### What you have to do
Transcribe exactly the line containing "D106: LED orange" and the remaining lines of the listing below, through the very last.

### Data for this exercise
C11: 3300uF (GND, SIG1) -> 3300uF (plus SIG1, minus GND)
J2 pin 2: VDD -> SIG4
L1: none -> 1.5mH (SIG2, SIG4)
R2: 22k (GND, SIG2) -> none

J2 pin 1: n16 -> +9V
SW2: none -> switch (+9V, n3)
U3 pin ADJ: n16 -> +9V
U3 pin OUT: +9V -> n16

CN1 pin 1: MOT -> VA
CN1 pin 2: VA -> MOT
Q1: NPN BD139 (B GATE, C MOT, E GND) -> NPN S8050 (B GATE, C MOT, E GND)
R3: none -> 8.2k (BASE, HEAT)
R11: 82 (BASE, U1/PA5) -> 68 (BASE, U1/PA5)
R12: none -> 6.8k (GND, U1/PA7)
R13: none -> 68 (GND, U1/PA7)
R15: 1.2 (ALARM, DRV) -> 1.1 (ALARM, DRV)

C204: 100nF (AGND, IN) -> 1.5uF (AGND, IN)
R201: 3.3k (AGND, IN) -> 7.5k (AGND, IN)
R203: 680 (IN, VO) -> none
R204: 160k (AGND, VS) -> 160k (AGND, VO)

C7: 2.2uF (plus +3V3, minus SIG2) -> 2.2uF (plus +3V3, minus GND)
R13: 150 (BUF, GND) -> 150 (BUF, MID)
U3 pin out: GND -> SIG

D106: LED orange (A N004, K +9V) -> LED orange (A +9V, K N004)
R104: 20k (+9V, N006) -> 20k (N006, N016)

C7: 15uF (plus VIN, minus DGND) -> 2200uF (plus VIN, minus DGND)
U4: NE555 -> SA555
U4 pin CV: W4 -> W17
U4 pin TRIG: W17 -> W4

### Result of the exercise
D106: LED orange (A N004, K +9V) -> LED orange (A +9V, K N004)
R104: 20k (+9V, N006) -> 20k (N006, N016)

C7: 15uF (plus VIN, minus DGND) -> 2200uF (plus VIN, minus DGND)
U4: NE555 -> SA555
U4 pin CV: W4 -> W17
U4 pin TRIG: W17 -> W4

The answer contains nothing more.